WHAT IS NEEDED. Find and copy each line of the records where the string "none" shows up.

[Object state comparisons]

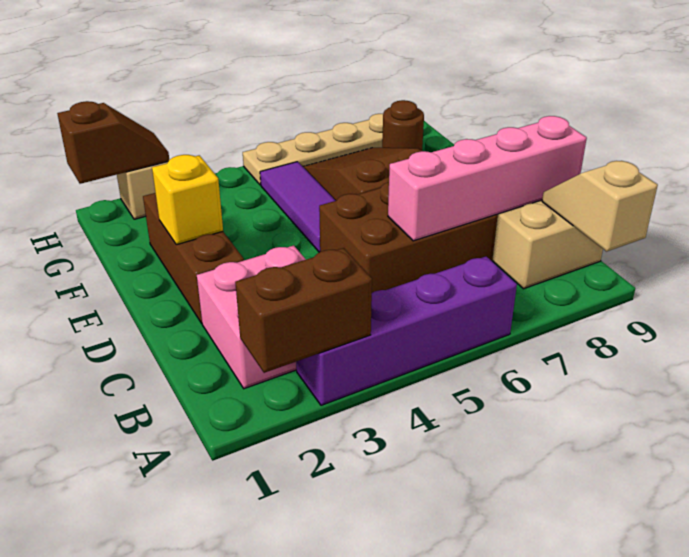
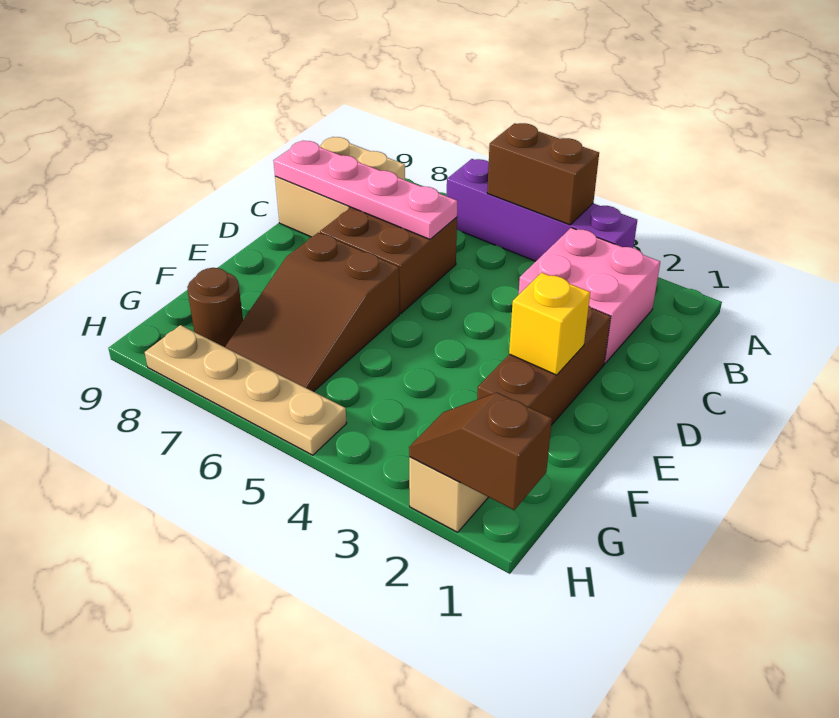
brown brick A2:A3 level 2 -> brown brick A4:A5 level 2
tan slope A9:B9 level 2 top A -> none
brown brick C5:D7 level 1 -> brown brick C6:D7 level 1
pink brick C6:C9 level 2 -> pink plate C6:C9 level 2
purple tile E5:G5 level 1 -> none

OUTPUT FOR THIS EXERCISE.
tan slope A9:B9 level 2 top A -> none
purple tile E5:G5 level 1 -> none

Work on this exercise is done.